[Opening Data extract section]
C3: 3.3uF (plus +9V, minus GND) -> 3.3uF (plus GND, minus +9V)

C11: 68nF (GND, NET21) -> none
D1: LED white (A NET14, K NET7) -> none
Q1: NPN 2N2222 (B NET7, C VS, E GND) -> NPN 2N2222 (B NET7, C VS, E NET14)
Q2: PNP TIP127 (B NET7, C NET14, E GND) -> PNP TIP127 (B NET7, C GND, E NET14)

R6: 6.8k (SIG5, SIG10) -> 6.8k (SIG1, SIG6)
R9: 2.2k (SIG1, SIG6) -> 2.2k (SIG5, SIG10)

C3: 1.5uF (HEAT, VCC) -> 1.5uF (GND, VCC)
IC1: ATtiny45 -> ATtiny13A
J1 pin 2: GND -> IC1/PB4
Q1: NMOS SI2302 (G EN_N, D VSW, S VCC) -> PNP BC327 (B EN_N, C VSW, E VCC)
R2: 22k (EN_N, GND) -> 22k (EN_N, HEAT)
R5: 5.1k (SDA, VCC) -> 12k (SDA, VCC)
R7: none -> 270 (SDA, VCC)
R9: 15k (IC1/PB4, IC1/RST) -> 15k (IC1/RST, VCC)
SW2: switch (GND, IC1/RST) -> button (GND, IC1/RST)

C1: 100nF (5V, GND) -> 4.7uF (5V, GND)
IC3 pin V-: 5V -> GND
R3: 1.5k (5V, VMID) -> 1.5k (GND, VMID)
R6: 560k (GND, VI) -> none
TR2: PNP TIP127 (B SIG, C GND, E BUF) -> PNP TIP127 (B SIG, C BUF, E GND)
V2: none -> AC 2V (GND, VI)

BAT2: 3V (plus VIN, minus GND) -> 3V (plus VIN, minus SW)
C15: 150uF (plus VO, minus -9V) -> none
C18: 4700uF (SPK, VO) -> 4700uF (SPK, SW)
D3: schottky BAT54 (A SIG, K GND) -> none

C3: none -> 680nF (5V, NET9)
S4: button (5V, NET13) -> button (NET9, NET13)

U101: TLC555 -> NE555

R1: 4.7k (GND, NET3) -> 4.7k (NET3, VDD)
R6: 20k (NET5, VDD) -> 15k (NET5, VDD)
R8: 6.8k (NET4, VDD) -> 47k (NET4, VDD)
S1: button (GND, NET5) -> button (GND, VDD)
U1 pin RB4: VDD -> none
[Closing Data extract section]
• [What you should do]: Your task is to copy every entry above, exactly as written.

• [Response to this task]:
C3: 3.3uF (plus +9V, minus GND) -> 3.3uF (plus GND, minus +9V)

C11: 68nF (GND, NET21) -> none
D1: LED white (A NET14, K NET7) -> none
Q1: NPN 2N2222 (B NET7, C VS, E GND) -> NPN 2N2222 (B NET7, C VS, E NET14)
Q2: PNP TIP127 (B NET7, C NET14, E GND) -> PNP TIP127 (B NET7, C GND, E NET14)

R6: 6.8k (SIG5, SIG10) -> 6.8k (SIG1, SIG6)
R9: 2.2k (SIG1, SIG6) -> 2.2k (SIG5, SIG10)

C3: 1.5uF (HEAT, VCC) -> 1.5uF (GND, VCC)
IC1: ATtiny45 -> ATtiny13A
J1 pin 2: GND -> IC1/PB4
Q1: NMOS SI2302 (G EN_N, D VSW, S VCC) -> PNP BC327 (B EN_N, C VSW, E VCC)
R2: 22k (EN_N, GND) -> 22k (EN_N, HEAT)
R5: 5.1k (SDA, VCC) -> 12k (SDA, VCC)
R7: none -> 270 (SDA, VCC)
R9: 15k (IC1/PB4, IC1/RST) -> 15k (IC1/RST, VCC)
SW2: switch (GND, IC1/RST) -> button (GND, IC1/RST)

C1: 100nF (5V, GND) -> 4.7uF (5V, GND)
IC3 pin V-: 5V -> GND
R3: 1.5k (5V, VMID) -> 1.5k (GND, VMID)
R6: 560k (GND, VI) -> none
TR2: PNP TIP127 (B SIG, C GND, E BUF) -> PNP TIP127 (B SIG, C BUF, E GND)
V2: none -> AC 2V (GND, VI)

BAT2: 3V (plus VIN, minus GND) -> 3V (plus VIN, minus SW)
C15: 150uF (plus VO, minus -9V) -> none
C18: 4700uF (SPK, VO) -> 4700uF (SPK, SW)
D3: schottky BAT54 (A SIG, K GND) -> none

C3: none -> 680nF (5V, NET9)
S4: button (5V, NET13) -> button (NET9, NET13)

U101: TLC555 -> NE555

R1: 4.7k (GND, NET3) -> 4.7k (NET3, VDD)
R6: 20k (NET5, VDD) -> 15k (NET5, VDD)
R8: 6.8k (NET4, VDD) -> 47k (NET4, VDD)
S1: button (GND, NET5) -> button (GND, VDD)
U1 pin RB4: VDD -> none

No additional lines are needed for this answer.